### GIVEN TASK
Filter the items below, keeping only the lines that contain the string "none", and copy each such line.

[Extracted records]
-----
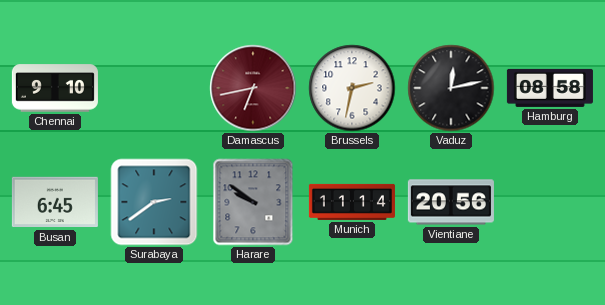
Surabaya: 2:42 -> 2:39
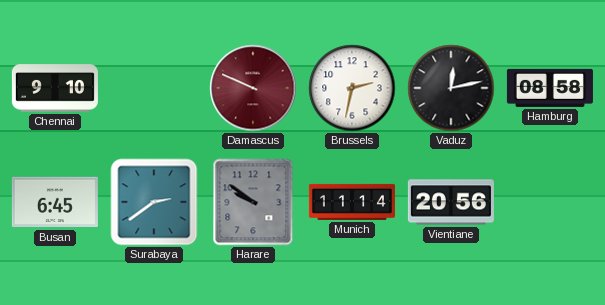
Damascus: 6:43 -> 9:49
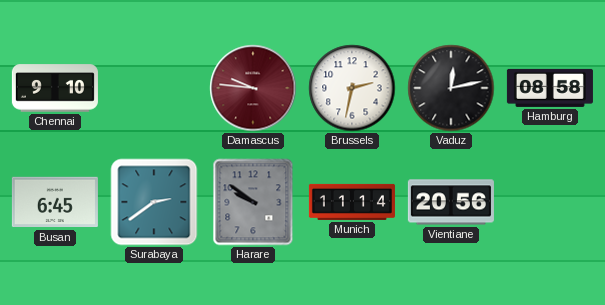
Damascus: 9:49 -> 9:46
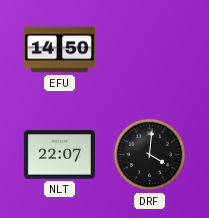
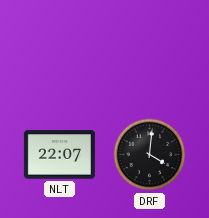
EFU: 14:50 -> none
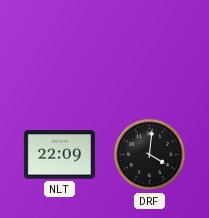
NLT: 22:07 -> 22:09
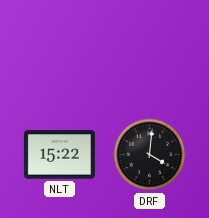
NLT: 22:09 -> 15:22
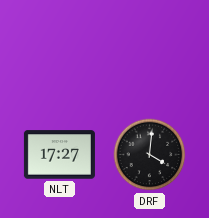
NLT: 15:22 -> 17:27
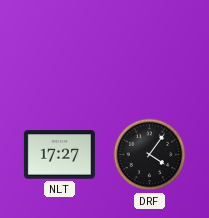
DRF: 4:01 -> 4:06
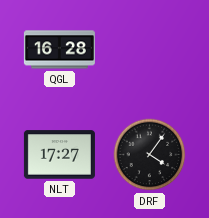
QGL: none -> 16:28
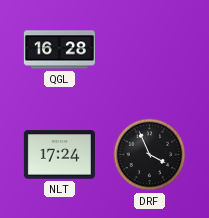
NLT: 17:27 -> 17:24
DRF: 4:06 -> 3:56
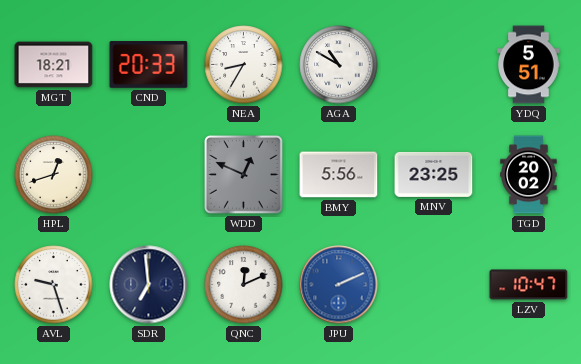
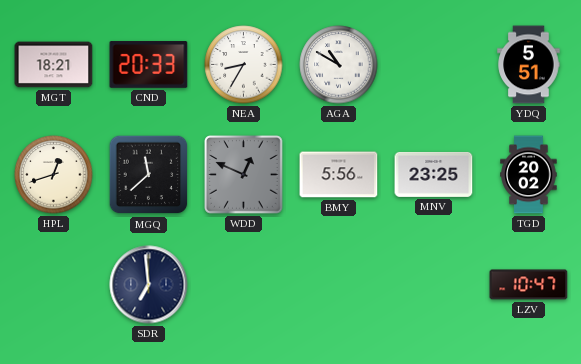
MGQ: none -> 11:38
AVL: 9:27 -> none
QNC: 12:11 -> none
JPU: 2:11 -> none
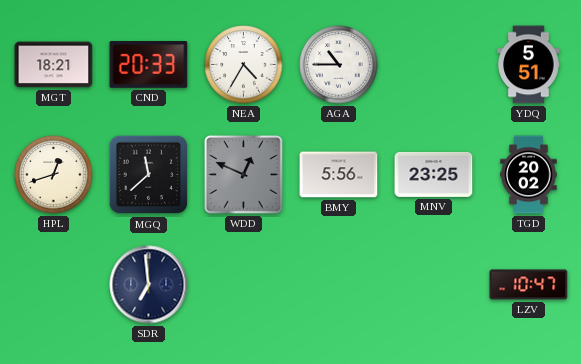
NEA: 8:35 -> 4:35
AGA: 10:50 -> 10:45
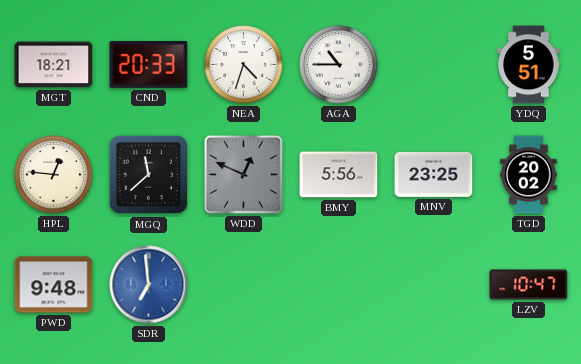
NEA: 4:35 -> 4:33
HPL: 12:42 -> 12:46
PWD: none -> 9:48
SDR dial: navy -> blue
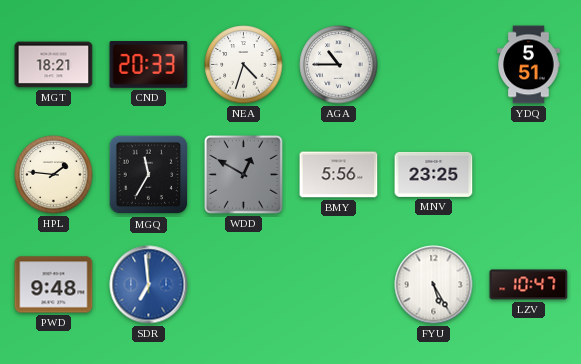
HPL: 12:46 -> 1:46
MGQ: 11:38 -> 11:35
WDD: 12:49 -> 12:50
TGD: 20:02 -> none
FYU: none -> 5:25
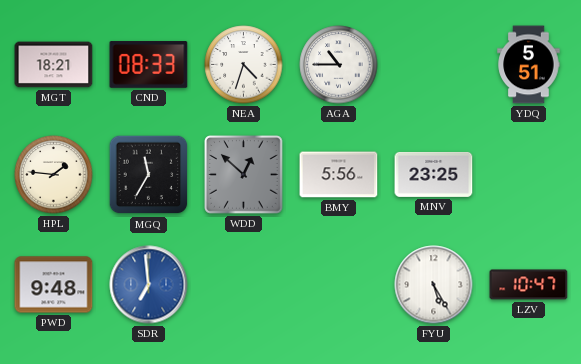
CND: 20:33 -> 08:33
WDD: 12:50 -> 12:52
-----
### SOLUTION FOR THIS EXERCISE
EFU: 14:50 -> none
QGL: none -> 16:28
MGQ: none -> 11:38
AVL: 9:27 -> none
QNC: 12:11 -> none
JPU: 2:11 -> none
PWD: none -> 9:48
TGD: 20:02 -> none
FYU: none -> 5:25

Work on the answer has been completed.